Requirements => Reproduce the lines below, swapping every "Determine" for "Identify" and leaving everything else unchanged.

(Dataset items)
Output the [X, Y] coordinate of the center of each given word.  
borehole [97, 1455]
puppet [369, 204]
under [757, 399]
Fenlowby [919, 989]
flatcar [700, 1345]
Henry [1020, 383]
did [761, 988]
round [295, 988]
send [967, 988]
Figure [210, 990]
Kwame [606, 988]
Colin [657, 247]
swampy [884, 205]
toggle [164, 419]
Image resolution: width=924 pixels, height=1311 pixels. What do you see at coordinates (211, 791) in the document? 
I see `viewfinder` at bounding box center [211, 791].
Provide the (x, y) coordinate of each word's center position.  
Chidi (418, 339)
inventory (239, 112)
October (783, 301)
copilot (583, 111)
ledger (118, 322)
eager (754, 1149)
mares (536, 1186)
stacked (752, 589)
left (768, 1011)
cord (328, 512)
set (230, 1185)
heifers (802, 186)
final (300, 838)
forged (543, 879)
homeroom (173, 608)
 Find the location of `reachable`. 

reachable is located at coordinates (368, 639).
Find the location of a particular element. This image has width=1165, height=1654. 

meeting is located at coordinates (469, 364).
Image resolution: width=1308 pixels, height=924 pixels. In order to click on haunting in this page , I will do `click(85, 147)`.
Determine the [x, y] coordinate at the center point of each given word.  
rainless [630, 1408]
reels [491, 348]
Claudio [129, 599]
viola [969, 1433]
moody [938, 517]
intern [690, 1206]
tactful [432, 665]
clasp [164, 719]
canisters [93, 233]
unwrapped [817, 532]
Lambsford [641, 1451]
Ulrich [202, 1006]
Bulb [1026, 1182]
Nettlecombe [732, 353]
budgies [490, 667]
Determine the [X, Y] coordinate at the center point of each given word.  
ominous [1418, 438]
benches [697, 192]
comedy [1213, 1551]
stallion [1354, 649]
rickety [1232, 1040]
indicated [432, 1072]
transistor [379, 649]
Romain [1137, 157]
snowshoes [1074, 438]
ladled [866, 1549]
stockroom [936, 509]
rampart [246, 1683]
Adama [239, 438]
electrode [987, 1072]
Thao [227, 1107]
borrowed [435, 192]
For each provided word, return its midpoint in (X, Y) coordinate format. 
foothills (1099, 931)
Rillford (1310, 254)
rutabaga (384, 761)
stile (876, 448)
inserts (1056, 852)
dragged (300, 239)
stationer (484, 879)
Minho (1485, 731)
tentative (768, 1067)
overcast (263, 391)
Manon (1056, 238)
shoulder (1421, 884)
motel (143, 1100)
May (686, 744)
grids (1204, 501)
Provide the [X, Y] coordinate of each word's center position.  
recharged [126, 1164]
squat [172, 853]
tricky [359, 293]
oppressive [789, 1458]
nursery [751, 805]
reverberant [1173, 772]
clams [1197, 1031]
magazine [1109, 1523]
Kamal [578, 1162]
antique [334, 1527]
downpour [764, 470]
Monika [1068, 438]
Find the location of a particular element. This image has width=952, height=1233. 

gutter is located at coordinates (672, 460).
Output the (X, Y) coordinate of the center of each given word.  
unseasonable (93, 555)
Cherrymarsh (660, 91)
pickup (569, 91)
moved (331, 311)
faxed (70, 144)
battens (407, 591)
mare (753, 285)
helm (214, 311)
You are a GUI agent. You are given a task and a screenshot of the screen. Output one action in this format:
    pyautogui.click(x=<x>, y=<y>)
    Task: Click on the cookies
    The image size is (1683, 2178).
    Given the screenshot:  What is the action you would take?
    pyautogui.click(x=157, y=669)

Output for this task =>
Output the [X, Y] coordinate of the center of each given word.  
borehole [97, 1455]
puppet [369, 204]
under [757, 399]
Fenlowby [919, 989]
flatcar [700, 1345]
Henry [1020, 383]
did [761, 988]
round [295, 988]
send [967, 988]
Figure [210, 990]
Kwame [606, 988]
Colin [657, 247]
swampy [884, 205]
toggle [164, 419]
Image resolution: width=924 pixels, height=1311 pixels. What do you see at coordinates (211, 791) in the document? 
I see `viewfinder` at bounding box center [211, 791].
Provide the (x, y) coordinate of each word's center position.  
Chidi (418, 339)
inventory (239, 112)
October (783, 301)
copilot (583, 111)
ledger (118, 322)
eager (754, 1149)
mares (536, 1186)
stacked (752, 589)
left (768, 1011)
cord (328, 512)
set (230, 1185)
heifers (802, 186)
final (300, 838)
forged (543, 879)
homeroom (173, 608)
 Find the location of `reachable`. 

reachable is located at coordinates (368, 639).
Find the location of a particular element. This image has width=1165, height=1654. 

meeting is located at coordinates (469, 364).
Image resolution: width=1308 pixels, height=924 pixels. In order to click on haunting in this page , I will do `click(85, 147)`.
Identify the [x, y] coordinate at the center point of each given word.  
rainless [630, 1408]
reels [491, 348]
Claudio [129, 599]
viola [969, 1433]
moody [938, 517]
intern [690, 1206]
tactful [432, 665]
clasp [164, 719]
canisters [93, 233]
unwrapped [817, 532]
Lambsford [641, 1451]
Ulrich [202, 1006]
Bulb [1026, 1182]
Nettlecombe [732, 353]
budgies [490, 667]
Identify the [X, Y] coordinate at the center point of each given word.  
ominous [1418, 438]
benches [697, 192]
comedy [1213, 1551]
stallion [1354, 649]
rickety [1232, 1040]
indicated [432, 1072]
transistor [379, 649]
Romain [1137, 157]
snowshoes [1074, 438]
ladled [866, 1549]
stockroom [936, 509]
rampart [246, 1683]
Adama [239, 438]
electrode [987, 1072]
Thao [227, 1107]
borrowed [435, 192]
For each provided word, return its midpoint in (X, Y) coordinate format. 
foothills (1099, 931)
Rillford (1310, 254)
rutabaga (384, 761)
stile (876, 448)
inserts (1056, 852)
dragged (300, 239)
stationer (484, 879)
Minho (1485, 731)
tentative (768, 1067)
overcast (263, 391)
Manon (1056, 238)
shoulder (1421, 884)
motel (143, 1100)
May (686, 744)
grids (1204, 501)
Provide the [X, Y] coordinate of each word's center position.  
recharged [126, 1164]
squat [172, 853]
tricky [359, 293]
oppressive [789, 1458]
nursery [751, 805]
reverberant [1173, 772]
clams [1197, 1031]
magazine [1109, 1523]
Kamal [578, 1162]
antique [334, 1527]
downpour [764, 470]
Monika [1068, 438]
Find the location of a particular element. This image has width=952, height=1233. 

gutter is located at coordinates (672, 460).
Output the (X, Y) coordinate of the center of each given word.  
unseasonable (93, 555)
Cherrymarsh (660, 91)
pickup (569, 91)
moved (331, 311)
faxed (70, 144)
battens (407, 591)
mare (753, 285)
helm (214, 311)
You are a GUI agent. You are given a task and a screenshot of the screen. Output one action in this format:
    pyautogui.click(x=<x>, y=<y>)
    Task: Click on the cookies
    The image size is (1683, 2178).
    Given the screenshot:  What is the action you would take?
    pyautogui.click(x=157, y=669)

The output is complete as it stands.